[Spatial object tracking data]
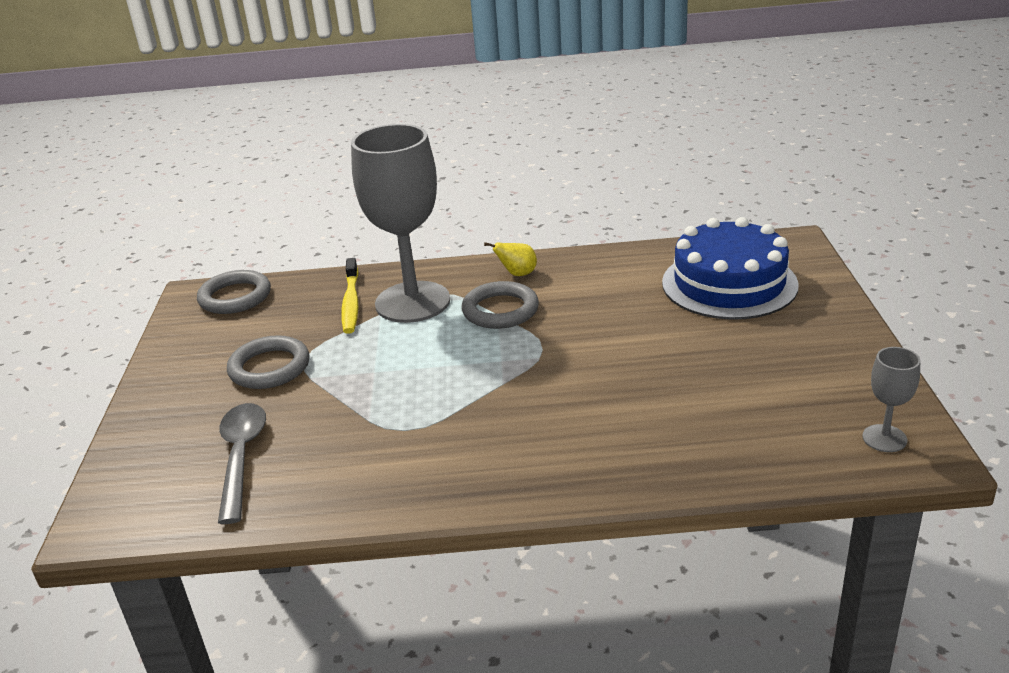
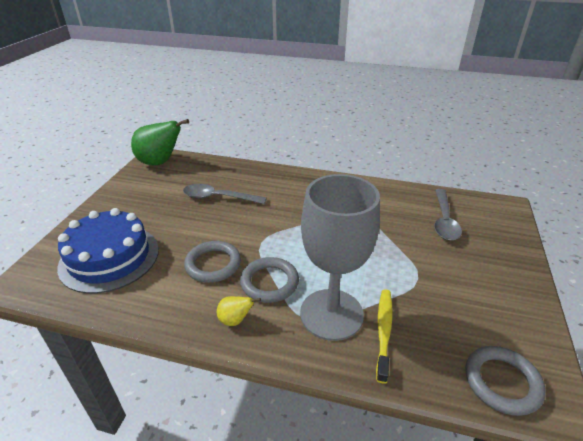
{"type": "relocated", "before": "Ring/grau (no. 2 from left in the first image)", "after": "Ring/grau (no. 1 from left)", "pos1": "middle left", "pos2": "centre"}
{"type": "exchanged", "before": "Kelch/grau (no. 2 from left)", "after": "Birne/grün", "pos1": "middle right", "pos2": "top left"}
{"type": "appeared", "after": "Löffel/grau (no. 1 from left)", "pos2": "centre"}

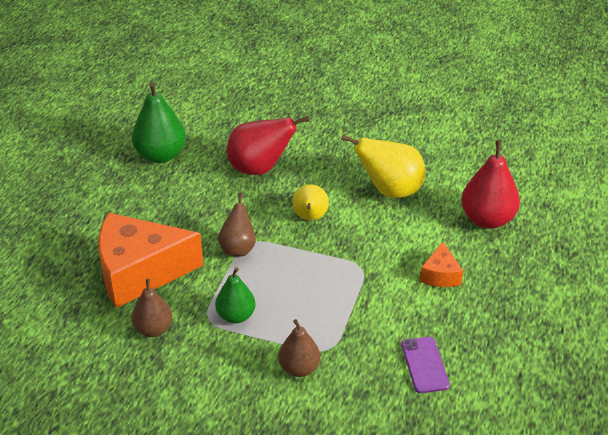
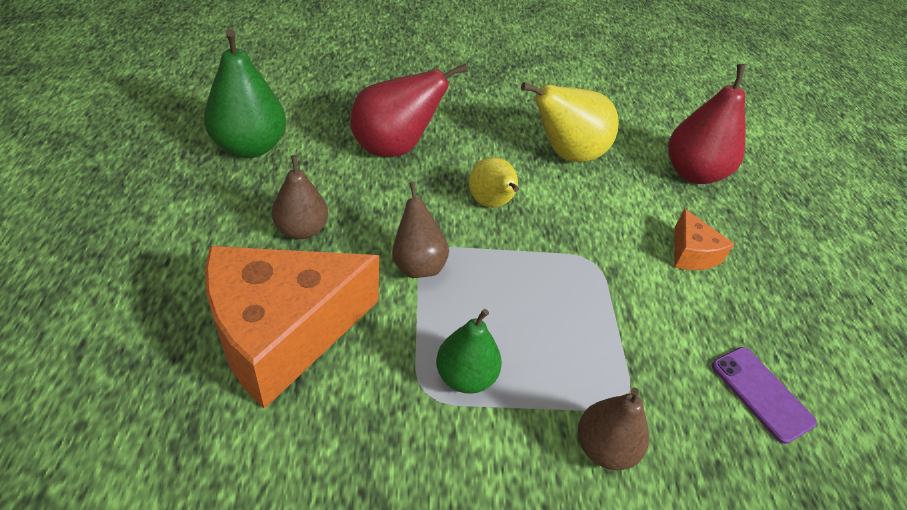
{"type": "relocated", "before": "Birne/braun (no. 1 from left)", "pos1": "bottom left", "pos2": "middle left"}

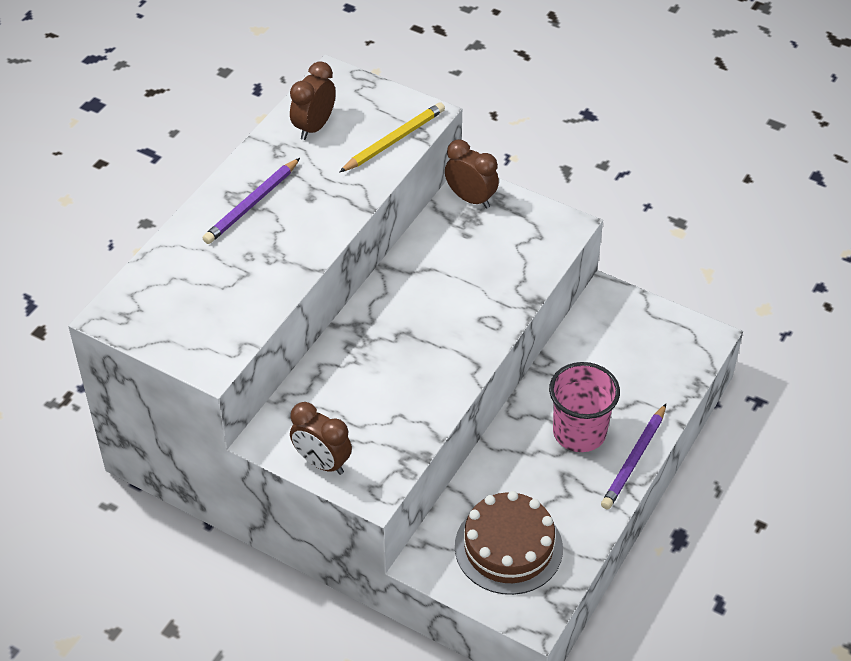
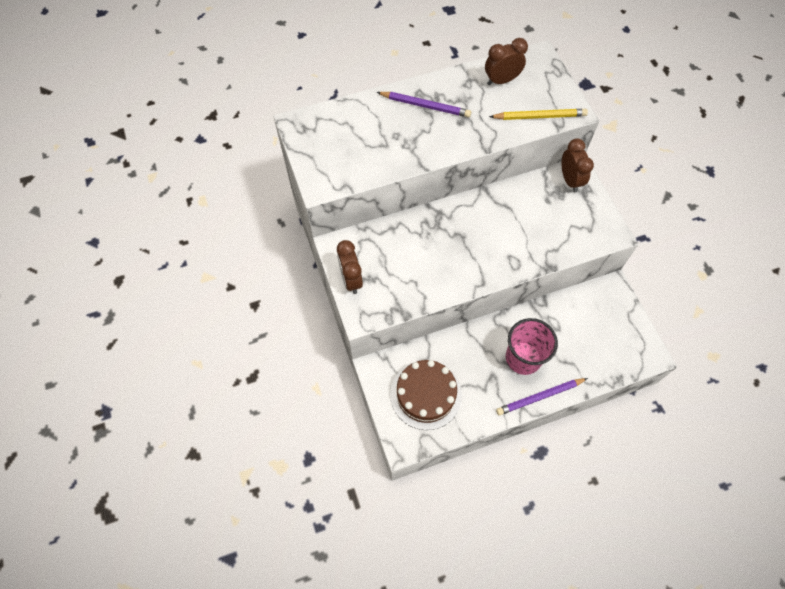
{"type": "spun", "before": "Bleistift/lila (no. 1 from left)", "pos1": "top left", "pos2": "top centre", "turn": -150}

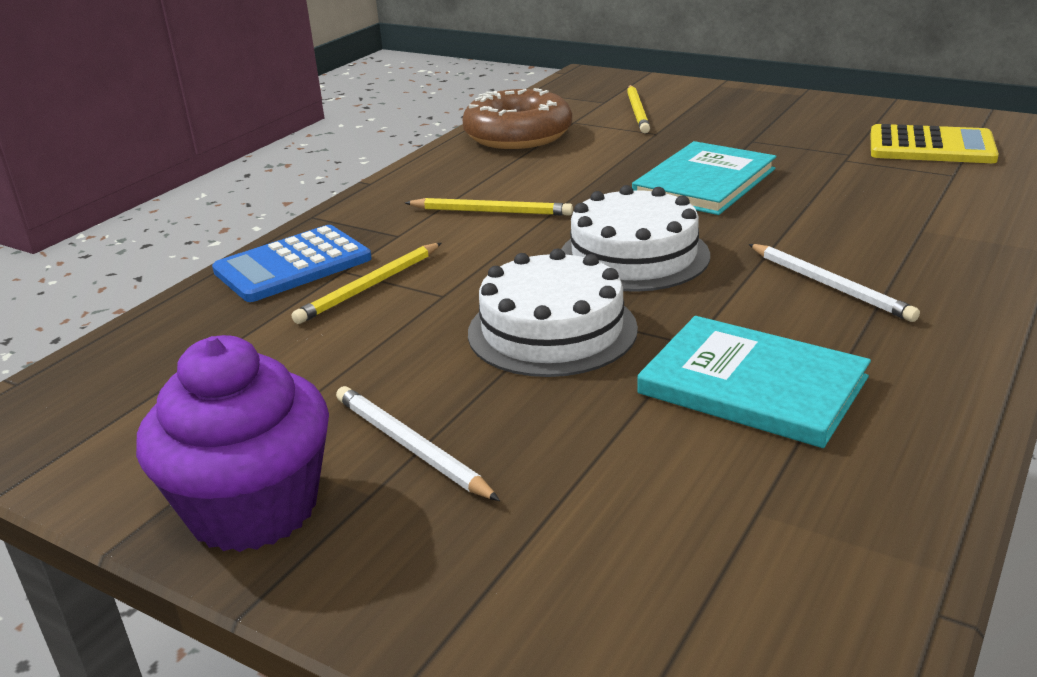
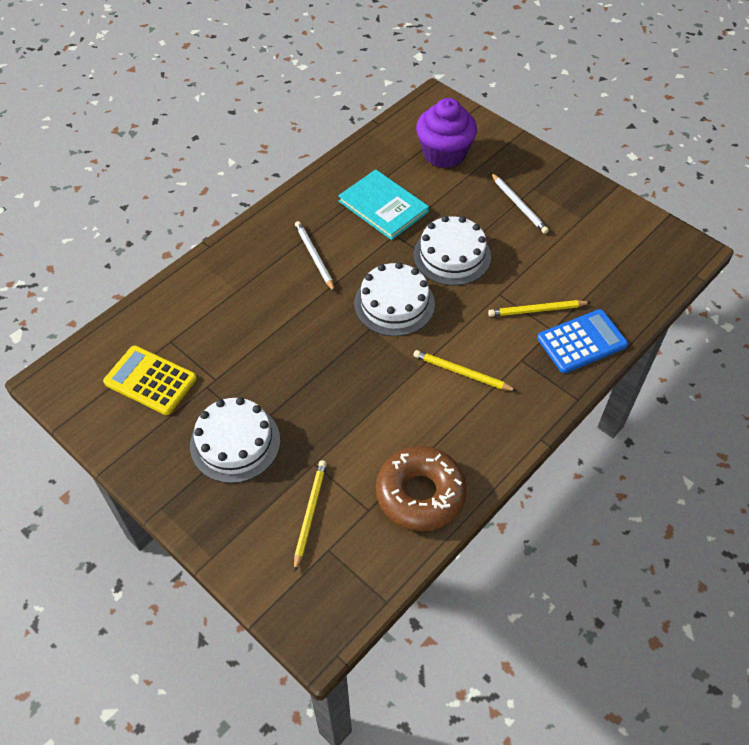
{"type": "relocated", "before": "Muffin/lila", "pos1": "middle left", "pos2": "top centre"}
{"type": "spun", "before": "Bleistift/gelb (no. 1 from left in the first image)", "pos1": "centre", "pos2": "middle right", "turn": -150}
{"type": "missing", "before": "Buch/türkis (no. 1 from left)", "pos1": "top right"}
{"type": "appeared", "after": "Kuchen/weiß (no. 1 from left)", "pos2": "middle left"}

▸ **Problem requirements**: Answer with a single number: the count of lines in the entries that hold the word "centre".

▸ **Solution to this exercise**: 5